SUPPLIED ENTRIES section start

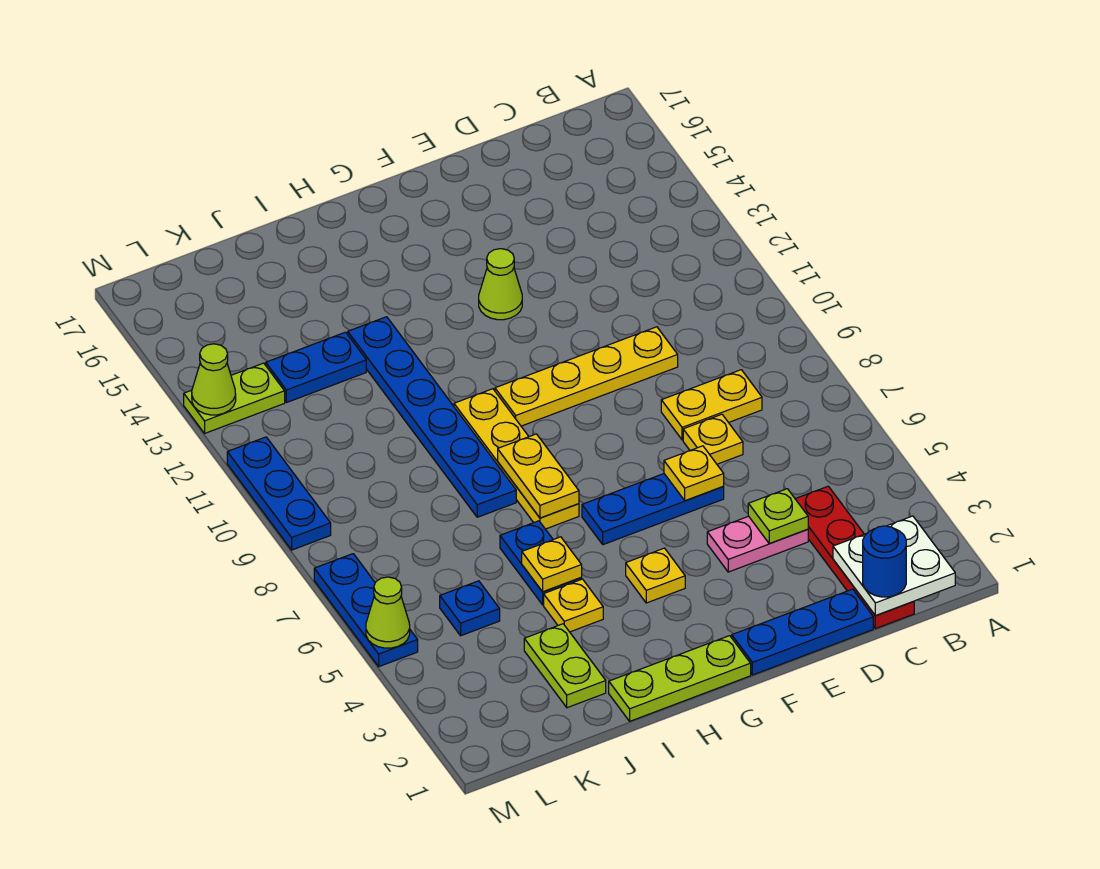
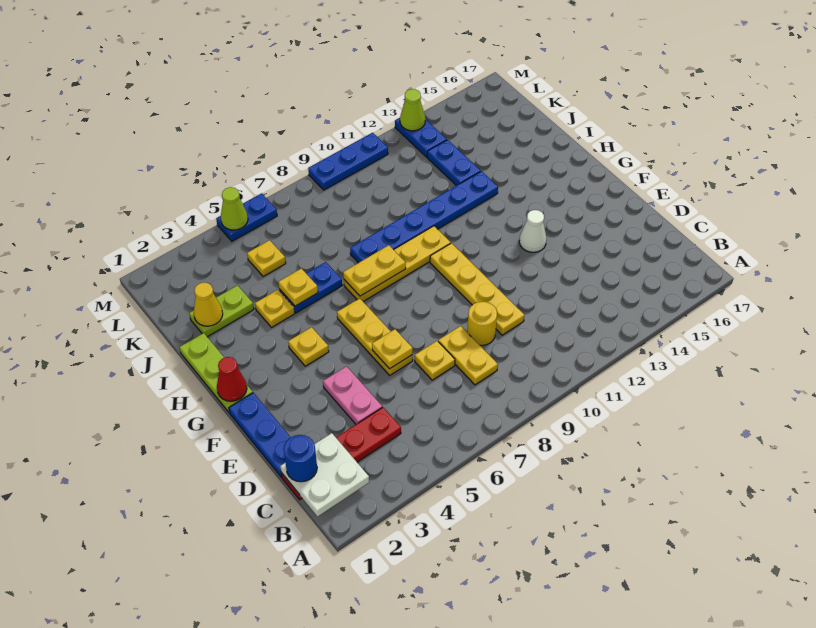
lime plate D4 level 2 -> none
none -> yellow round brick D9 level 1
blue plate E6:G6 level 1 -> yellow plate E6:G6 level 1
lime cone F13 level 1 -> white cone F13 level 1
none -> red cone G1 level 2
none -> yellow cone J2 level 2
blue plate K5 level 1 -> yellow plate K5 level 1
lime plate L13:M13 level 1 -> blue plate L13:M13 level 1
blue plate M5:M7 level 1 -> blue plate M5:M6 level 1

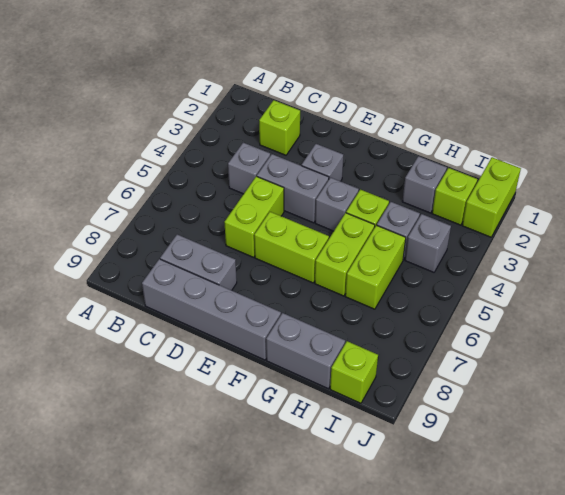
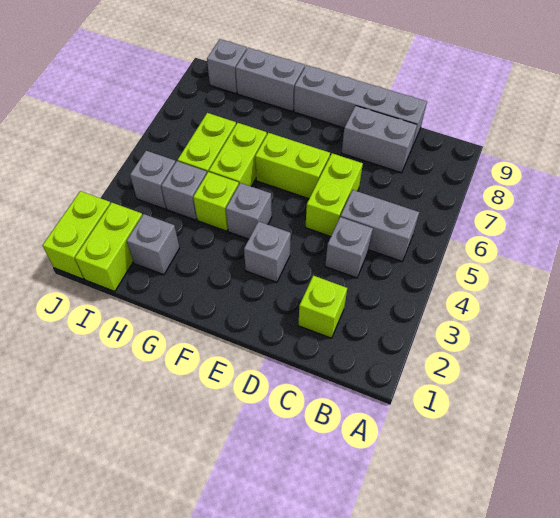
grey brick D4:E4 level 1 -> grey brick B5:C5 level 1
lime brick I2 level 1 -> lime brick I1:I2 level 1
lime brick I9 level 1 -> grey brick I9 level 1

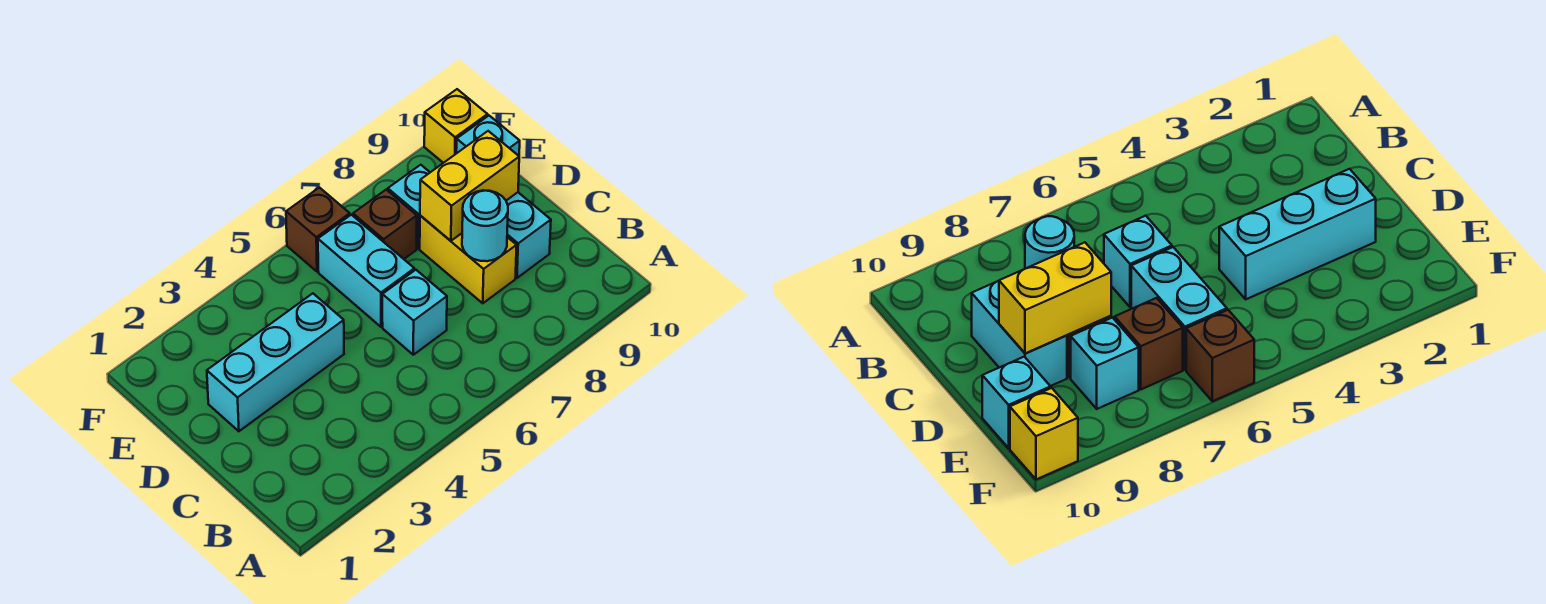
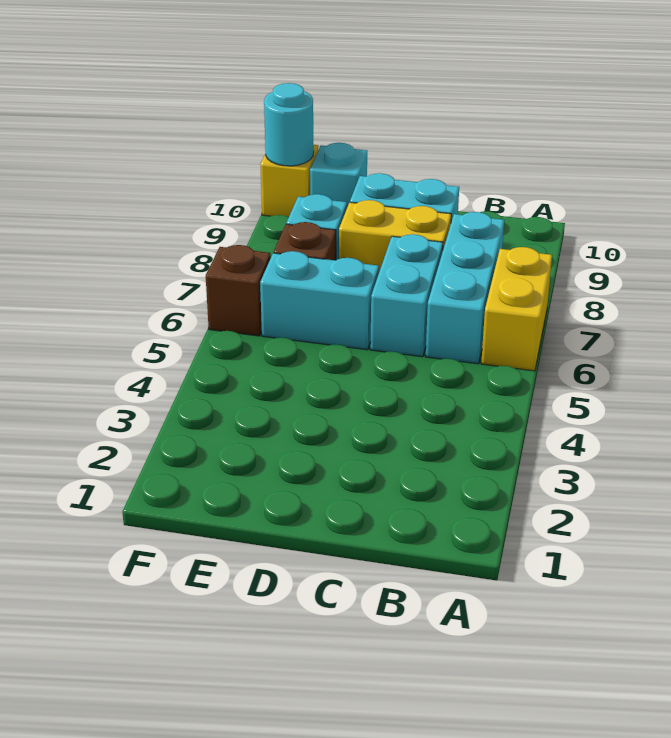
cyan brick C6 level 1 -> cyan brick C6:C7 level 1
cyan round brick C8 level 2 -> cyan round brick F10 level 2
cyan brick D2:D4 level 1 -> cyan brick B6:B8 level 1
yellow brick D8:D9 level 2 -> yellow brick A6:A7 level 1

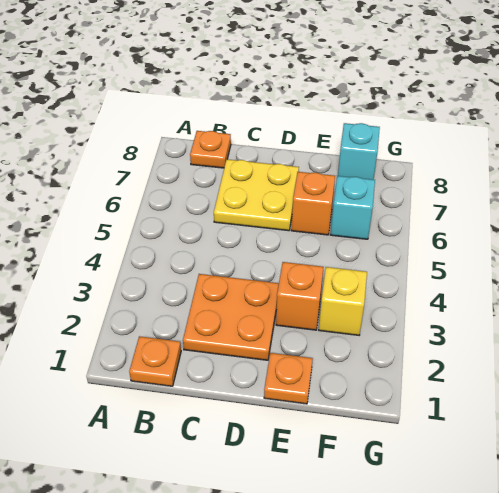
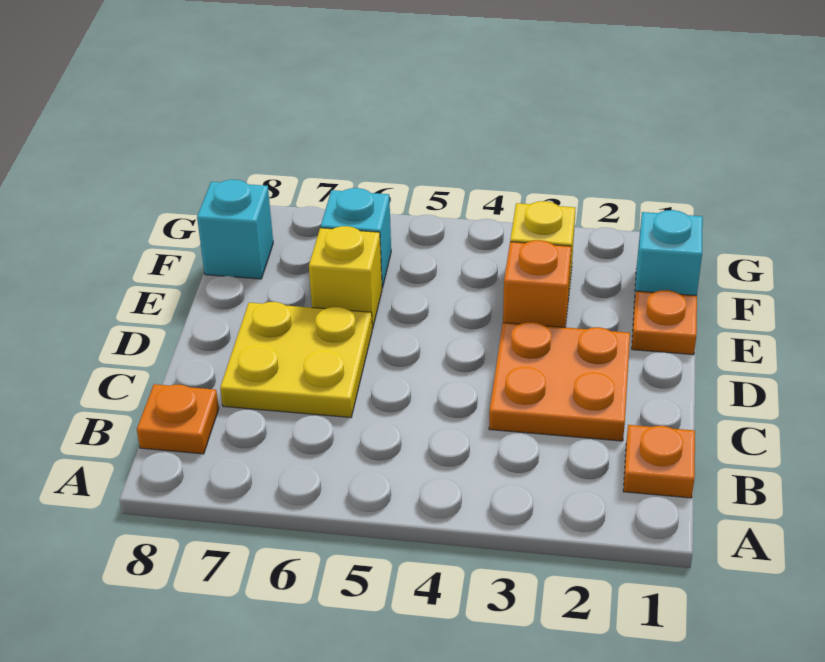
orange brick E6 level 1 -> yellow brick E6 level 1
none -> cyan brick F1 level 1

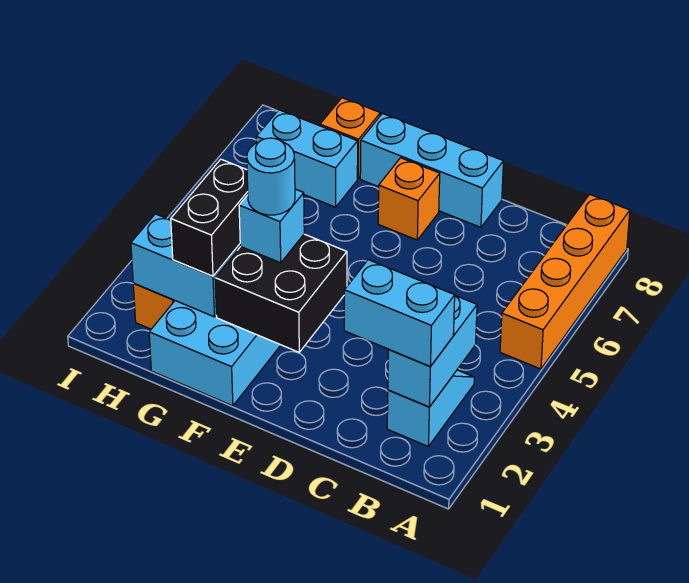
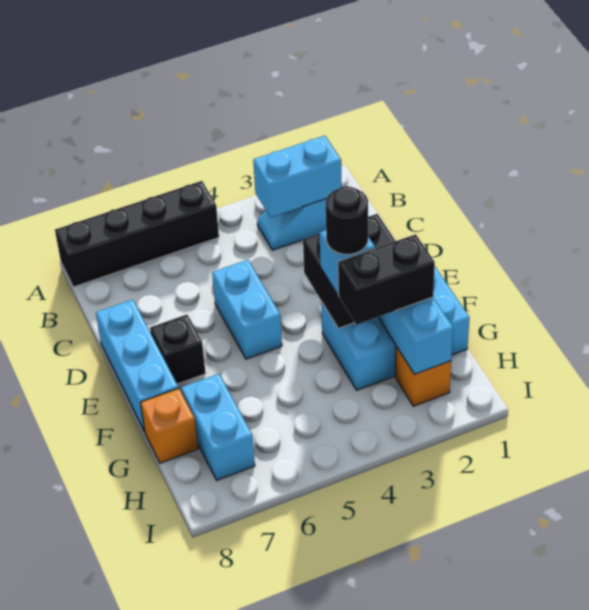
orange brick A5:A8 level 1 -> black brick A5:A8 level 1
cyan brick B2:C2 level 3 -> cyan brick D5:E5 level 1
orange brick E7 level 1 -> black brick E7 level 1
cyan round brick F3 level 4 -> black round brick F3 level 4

SUPPLIED ENTRIES section end

Which part of the entries opens with the line containing "blue plate E6:G6" and closes with the line containing "orange brick E7"? Output that part exactly, ends included, pictures excluded.

blue plate E6:G6 level 1 -> yellow plate E6:G6 level 1
lime cone F13 level 1 -> white cone F13 level 1
none -> red cone G1 level 2
none -> yellow cone J2 level 2
blue plate K5 level 1 -> yellow plate K5 level 1
lime plate L13:M13 level 1 -> blue plate L13:M13 level 1
blue plate M5:M7 level 1 -> blue plate M5:M6 level 1

grey brick D4:E4 level 1 -> grey brick B5:C5 level 1
lime brick I2 level 1 -> lime brick I1:I2 level 1
lime brick I9 level 1 -> grey brick I9 level 1

cyan brick C6 level 1 -> cyan brick C6:C7 level 1
cyan round brick C8 level 2 -> cyan round brick F10 level 2
cyan brick D2:D4 level 1 -> cyan brick B6:B8 level 1
yellow brick D8:D9 level 2 -> yellow brick A6:A7 level 1

orange brick E6 level 1 -> yellow brick E6 level 1
none -> cyan brick F1 level 1

orange brick A5:A8 level 1 -> black brick A5:A8 level 1
cyan brick B2:C2 level 3 -> cyan brick D5:E5 level 1
orange brick E7 level 1 -> black brick E7 level 1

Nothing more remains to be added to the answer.